Exercise materials section start

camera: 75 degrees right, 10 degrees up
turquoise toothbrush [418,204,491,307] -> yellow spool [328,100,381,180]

Exercise materials section end
Exercise materials section start

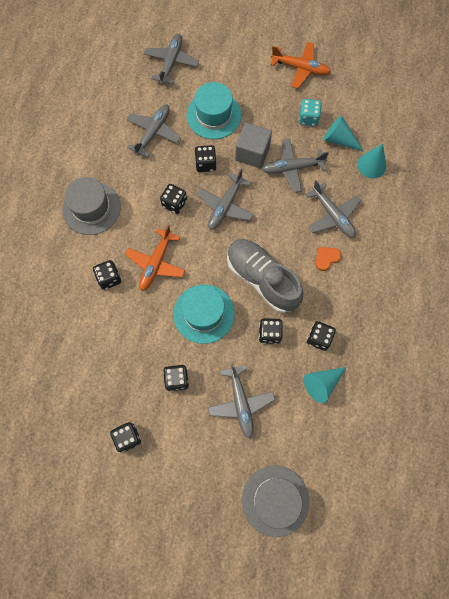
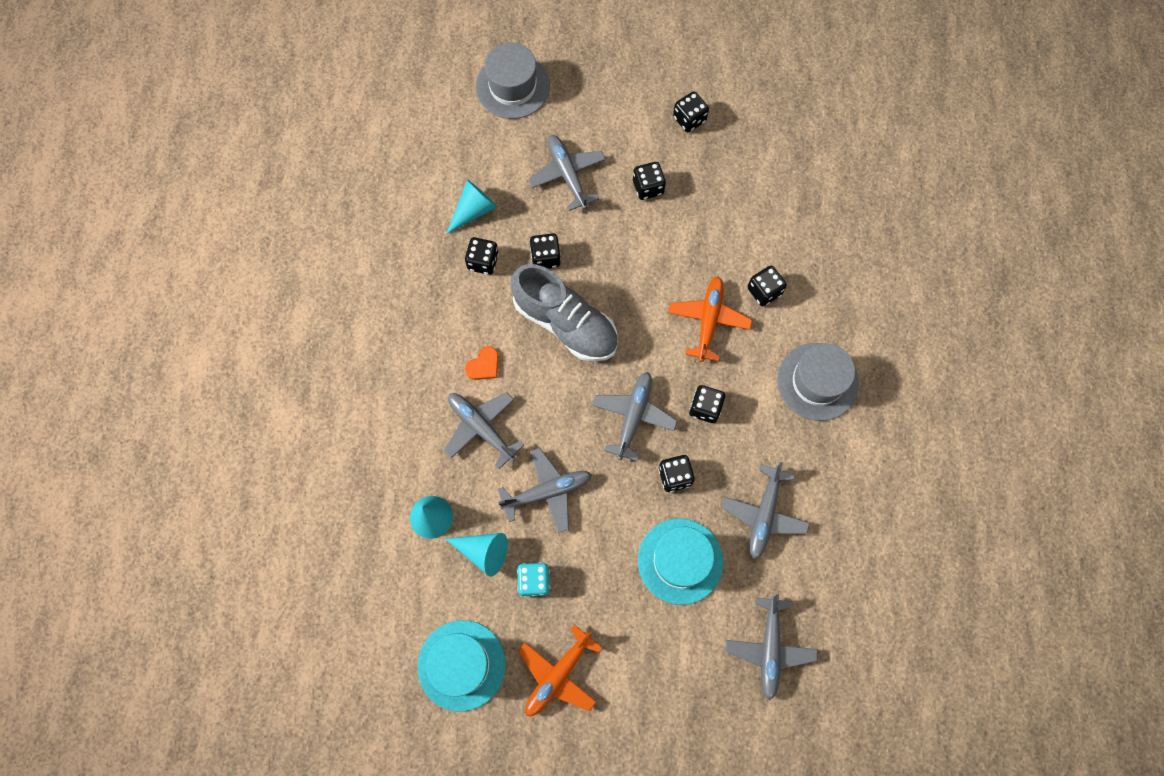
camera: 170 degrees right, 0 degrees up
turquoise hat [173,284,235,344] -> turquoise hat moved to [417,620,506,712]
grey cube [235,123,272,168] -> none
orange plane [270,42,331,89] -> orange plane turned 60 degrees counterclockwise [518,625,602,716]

Exercise materials section end

» **Work task**:
For each line in the data above that contains the string "camera", extract the line.

» **Answer to the problem**:
camera: 75 degrees right, 10 degrees up
camera: 170 degrees right, 0 degrees up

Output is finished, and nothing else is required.